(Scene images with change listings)
>>>

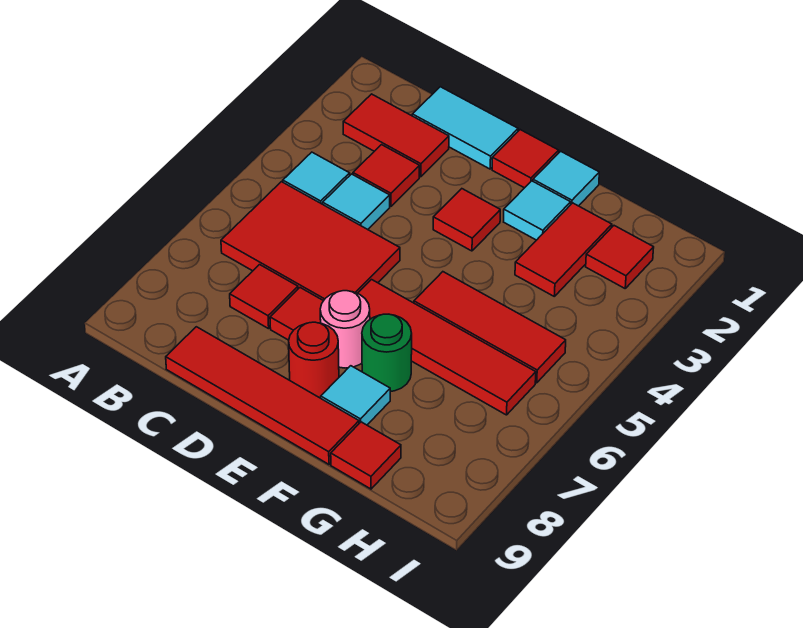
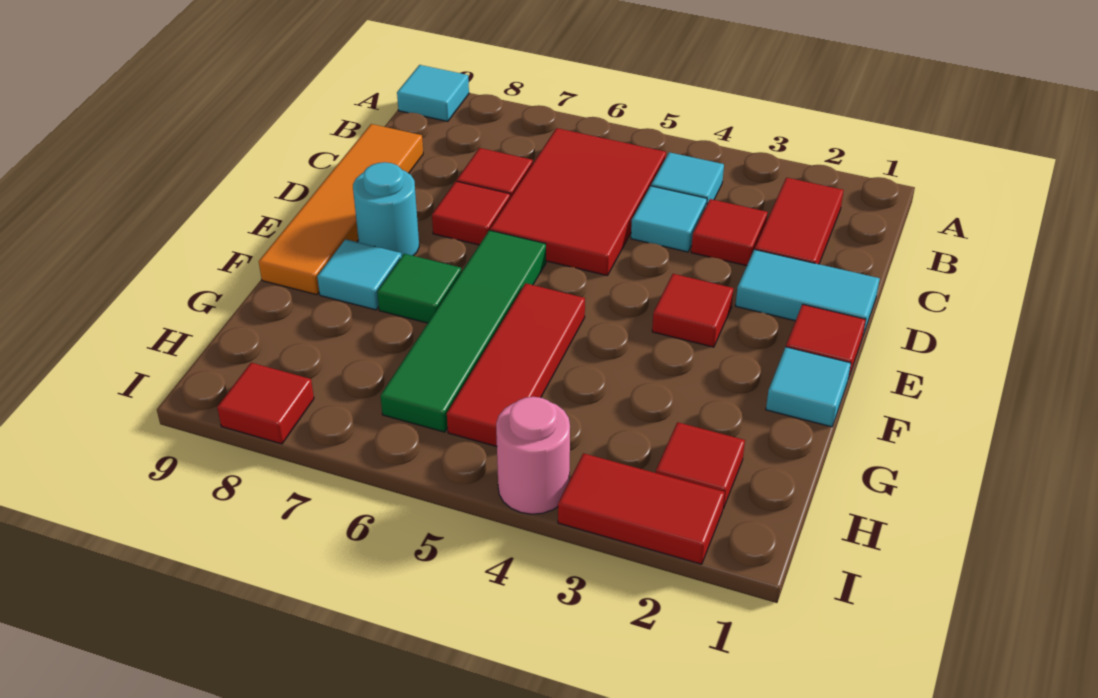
cyan 1x2 tile [412,87,518,169] -> cyan 1x2 tile turned to [736,249,880,335]
red 1x4 tile [166,327,359,464] -> orange 1x4 tile [259,124,423,295]
red 1x4 tile [358,280,536,415] -> green 1x4 tile [380,230,546,432]
pink 1x1 round brick [320,291,370,368] -> pink 1x1 round brick moved to [496,397,570,514]
red 1x1 round brick [289,322,339,398] -> cyan 1x1 round brick [353,162,419,256]
cyan 1x1 tile [504,181,571,240] -> cyan 1x1 tile moved to [397,65,469,121]
green 1x1 round brick [362,314,412,391] -> green 1x1 tile [377,254,461,323]
red 1x2 tile [515,203,612,296] -> red 1x2 tile moved to [558,453,725,564]
red 1x1 tile [331,422,401,489] -> red 1x1 tile moved to [217,363,314,444]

<<<

▶ [What is being asked]
Print exactly, and only, the lines running from the one that contains "green 1x1 round" to the last line of the records above.

▶ [Task result]
green 1x1 round brick [362,314,412,391] -> green 1x1 tile [377,254,461,323]
red 1x2 tile [515,203,612,296] -> red 1x2 tile moved to [558,453,725,564]
red 1x1 tile [331,422,401,489] -> red 1x1 tile moved to [217,363,314,444]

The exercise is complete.